WHAT YOU SHOULD DO:
All the entries that follow are to be returned exactly.

RECORDS TO USE:
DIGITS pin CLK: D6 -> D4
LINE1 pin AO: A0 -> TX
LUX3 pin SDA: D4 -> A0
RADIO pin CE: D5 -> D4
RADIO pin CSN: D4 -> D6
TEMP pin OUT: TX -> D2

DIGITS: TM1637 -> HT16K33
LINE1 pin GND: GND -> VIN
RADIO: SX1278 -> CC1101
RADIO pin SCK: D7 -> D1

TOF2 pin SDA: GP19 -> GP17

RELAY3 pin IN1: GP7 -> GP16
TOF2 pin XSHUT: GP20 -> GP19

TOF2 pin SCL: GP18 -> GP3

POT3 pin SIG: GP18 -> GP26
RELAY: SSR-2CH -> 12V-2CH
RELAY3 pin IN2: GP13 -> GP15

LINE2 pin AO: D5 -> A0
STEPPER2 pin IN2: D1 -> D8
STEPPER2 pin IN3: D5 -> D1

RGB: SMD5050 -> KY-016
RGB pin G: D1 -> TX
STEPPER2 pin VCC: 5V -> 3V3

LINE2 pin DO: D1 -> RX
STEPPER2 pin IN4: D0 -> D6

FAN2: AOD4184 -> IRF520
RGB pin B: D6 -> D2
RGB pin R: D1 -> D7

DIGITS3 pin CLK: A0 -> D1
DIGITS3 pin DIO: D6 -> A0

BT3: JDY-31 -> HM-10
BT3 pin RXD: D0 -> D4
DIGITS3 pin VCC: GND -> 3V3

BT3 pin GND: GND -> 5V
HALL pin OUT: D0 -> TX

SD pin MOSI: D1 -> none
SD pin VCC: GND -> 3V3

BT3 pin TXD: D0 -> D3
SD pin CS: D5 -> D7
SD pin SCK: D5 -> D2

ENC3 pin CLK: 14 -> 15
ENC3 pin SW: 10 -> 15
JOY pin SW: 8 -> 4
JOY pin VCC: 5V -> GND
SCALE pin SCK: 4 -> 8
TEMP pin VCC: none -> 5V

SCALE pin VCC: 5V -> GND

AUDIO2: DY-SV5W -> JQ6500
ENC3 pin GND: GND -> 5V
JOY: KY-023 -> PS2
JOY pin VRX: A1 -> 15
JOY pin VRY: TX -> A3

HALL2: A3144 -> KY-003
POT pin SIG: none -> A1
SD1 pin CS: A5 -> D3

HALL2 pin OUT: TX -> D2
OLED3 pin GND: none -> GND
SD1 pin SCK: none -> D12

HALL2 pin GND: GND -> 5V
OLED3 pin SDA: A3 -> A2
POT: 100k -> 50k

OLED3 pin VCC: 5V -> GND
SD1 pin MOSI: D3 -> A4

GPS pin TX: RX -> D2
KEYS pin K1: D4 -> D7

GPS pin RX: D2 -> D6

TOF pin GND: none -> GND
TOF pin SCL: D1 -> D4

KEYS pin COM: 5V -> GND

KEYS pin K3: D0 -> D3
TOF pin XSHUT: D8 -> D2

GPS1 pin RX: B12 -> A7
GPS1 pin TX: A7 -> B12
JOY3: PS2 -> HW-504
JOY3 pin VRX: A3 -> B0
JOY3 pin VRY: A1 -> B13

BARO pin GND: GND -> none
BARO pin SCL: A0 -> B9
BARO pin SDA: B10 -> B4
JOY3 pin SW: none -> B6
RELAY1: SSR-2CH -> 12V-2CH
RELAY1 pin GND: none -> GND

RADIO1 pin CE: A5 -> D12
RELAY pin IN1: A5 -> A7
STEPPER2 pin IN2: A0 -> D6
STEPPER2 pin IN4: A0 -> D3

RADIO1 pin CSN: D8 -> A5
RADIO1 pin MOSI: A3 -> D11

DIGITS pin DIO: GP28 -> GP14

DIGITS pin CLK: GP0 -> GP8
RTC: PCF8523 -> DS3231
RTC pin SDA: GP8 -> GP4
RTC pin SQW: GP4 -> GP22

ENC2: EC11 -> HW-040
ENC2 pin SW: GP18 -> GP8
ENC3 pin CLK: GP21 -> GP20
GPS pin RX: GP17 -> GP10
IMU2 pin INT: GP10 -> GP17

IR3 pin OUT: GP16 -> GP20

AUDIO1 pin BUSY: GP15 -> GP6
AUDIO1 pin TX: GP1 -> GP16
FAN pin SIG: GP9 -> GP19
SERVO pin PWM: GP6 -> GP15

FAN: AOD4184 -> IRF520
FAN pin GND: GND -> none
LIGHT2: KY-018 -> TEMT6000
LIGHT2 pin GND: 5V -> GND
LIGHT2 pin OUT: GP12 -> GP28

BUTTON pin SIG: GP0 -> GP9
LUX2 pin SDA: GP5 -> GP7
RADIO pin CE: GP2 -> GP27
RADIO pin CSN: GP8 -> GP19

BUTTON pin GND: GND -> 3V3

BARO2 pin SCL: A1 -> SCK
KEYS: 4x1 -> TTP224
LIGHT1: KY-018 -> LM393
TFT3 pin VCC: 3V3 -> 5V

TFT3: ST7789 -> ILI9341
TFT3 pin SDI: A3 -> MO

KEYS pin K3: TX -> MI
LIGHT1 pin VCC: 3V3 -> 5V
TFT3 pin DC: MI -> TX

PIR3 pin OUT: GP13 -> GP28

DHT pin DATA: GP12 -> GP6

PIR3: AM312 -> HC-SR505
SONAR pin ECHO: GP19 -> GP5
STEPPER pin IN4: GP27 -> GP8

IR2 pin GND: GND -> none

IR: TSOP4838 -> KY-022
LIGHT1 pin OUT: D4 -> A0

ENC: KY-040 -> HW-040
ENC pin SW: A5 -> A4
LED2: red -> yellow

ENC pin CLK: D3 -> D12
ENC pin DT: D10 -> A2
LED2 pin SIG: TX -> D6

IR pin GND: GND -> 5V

ANSWER FOR THE TASK:
DIGITS pin CLK: D6 -> D4
LINE1 pin AO: A0 -> TX
LUX3 pin SDA: D4 -> A0
RADIO pin CE: D5 -> D4
RADIO pin CSN: D4 -> D6
TEMP pin OUT: TX -> D2

DIGITS: TM1637 -> HT16K33
LINE1 pin GND: GND -> VIN
RADIO: SX1278 -> CC1101
RADIO pin SCK: D7 -> D1

TOF2 pin SDA: GP19 -> GP17

RELAY3 pin IN1: GP7 -> GP16
TOF2 pin XSHUT: GP20 -> GP19

TOF2 pin SCL: GP18 -> GP3

POT3 pin SIG: GP18 -> GP26
RELAY: SSR-2CH -> 12V-2CH
RELAY3 pin IN2: GP13 -> GP15

LINE2 pin AO: D5 -> A0
STEPPER2 pin IN2: D1 -> D8
STEPPER2 pin IN3: D5 -> D1

RGB: SMD5050 -> KY-016
RGB pin G: D1 -> TX
STEPPER2 pin VCC: 5V -> 3V3

LINE2 pin DO: D1 -> RX
STEPPER2 pin IN4: D0 -> D6

FAN2: AOD4184 -> IRF520
RGB pin B: D6 -> D2
RGB pin R: D1 -> D7

DIGITS3 pin CLK: A0 -> D1
DIGITS3 pin DIO: D6 -> A0

BT3: JDY-31 -> HM-10
BT3 pin RXD: D0 -> D4
DIGITS3 pin VCC: GND -> 3V3

BT3 pin GND: GND -> 5V
HALL pin OUT: D0 -> TX

SD pin MOSI: D1 -> none
SD pin VCC: GND -> 3V3

BT3 pin TXD: D0 -> D3
SD pin CS: D5 -> D7
SD pin SCK: D5 -> D2

ENC3 pin CLK: 14 -> 15
ENC3 pin SW: 10 -> 15
JOY pin SW: 8 -> 4
JOY pin VCC: 5V -> GND
SCALE pin SCK: 4 -> 8
TEMP pin VCC: none -> 5V

SCALE pin VCC: 5V -> GND

AUDIO2: DY-SV5W -> JQ6500
ENC3 pin GND: GND -> 5V
JOY: KY-023 -> PS2
JOY pin VRX: A1 -> 15
JOY pin VRY: TX -> A3

HALL2: A3144 -> KY-003
POT pin SIG: none -> A1
SD1 pin CS: A5 -> D3

HALL2 pin OUT: TX -> D2
OLED3 pin GND: none -> GND
SD1 pin SCK: none -> D12

HALL2 pin GND: GND -> 5V
OLED3 pin SDA: A3 -> A2
POT: 100k -> 50k

OLED3 pin VCC: 5V -> GND
SD1 pin MOSI: D3 -> A4

GPS pin TX: RX -> D2
KEYS pin K1: D4 -> D7

GPS pin RX: D2 -> D6

TOF pin GND: none -> GND
TOF pin SCL: D1 -> D4

KEYS pin COM: 5V -> GND

KEYS pin K3: D0 -> D3
TOF pin XSHUT: D8 -> D2

GPS1 pin RX: B12 -> A7
GPS1 pin TX: A7 -> B12
JOY3: PS2 -> HW-504
JOY3 pin VRX: A3 -> B0
JOY3 pin VRY: A1 -> B13

BARO pin GND: GND -> none
BARO pin SCL: A0 -> B9
BARO pin SDA: B10 -> B4
JOY3 pin SW: none -> B6
RELAY1: SSR-2CH -> 12V-2CH
RELAY1 pin GND: none -> GND

RADIO1 pin CE: A5 -> D12
RELAY pin IN1: A5 -> A7
STEPPER2 pin IN2: A0 -> D6
STEPPER2 pin IN4: A0 -> D3

RADIO1 pin CSN: D8 -> A5
RADIO1 pin MOSI: A3 -> D11

DIGITS pin DIO: GP28 -> GP14

DIGITS pin CLK: GP0 -> GP8
RTC: PCF8523 -> DS3231
RTC pin SDA: GP8 -> GP4
RTC pin SQW: GP4 -> GP22

ENC2: EC11 -> HW-040
ENC2 pin SW: GP18 -> GP8
ENC3 pin CLK: GP21 -> GP20
GPS pin RX: GP17 -> GP10
IMU2 pin INT: GP10 -> GP17

IR3 pin OUT: GP16 -> GP20

AUDIO1 pin BUSY: GP15 -> GP6
AUDIO1 pin TX: GP1 -> GP16
FAN pin SIG: GP9 -> GP19
SERVO pin PWM: GP6 -> GP15

FAN: AOD4184 -> IRF520
FAN pin GND: GND -> none
LIGHT2: KY-018 -> TEMT6000
LIGHT2 pin GND: 5V -> GND
LIGHT2 pin OUT: GP12 -> GP28

BUTTON pin SIG: GP0 -> GP9
LUX2 pin SDA: GP5 -> GP7
RADIO pin CE: GP2 -> GP27
RADIO pin CSN: GP8 -> GP19

BUTTON pin GND: GND -> 3V3

BARO2 pin SCL: A1 -> SCK
KEYS: 4x1 -> TTP224
LIGHT1: KY-018 -> LM393
TFT3 pin VCC: 3V3 -> 5V

TFT3: ST7789 -> ILI9341
TFT3 pin SDI: A3 -> MO

KEYS pin K3: TX -> MI
LIGHT1 pin VCC: 3V3 -> 5V
TFT3 pin DC: MI -> TX

PIR3 pin OUT: GP13 -> GP28

DHT pin DATA: GP12 -> GP6

PIR3: AM312 -> HC-SR505
SONAR pin ECHO: GP19 -> GP5
STEPPER pin IN4: GP27 -> GP8

IR2 pin GND: GND -> none

IR: TSOP4838 -> KY-022
LIGHT1 pin OUT: D4 -> A0

ENC: KY-040 -> HW-040
ENC pin SW: A5 -> A4
LED2: red -> yellow

ENC pin CLK: D3 -> D12
ENC pin DT: D10 -> A2
LED2 pin SIG: TX -> D6

IR pin GND: GND -> 5V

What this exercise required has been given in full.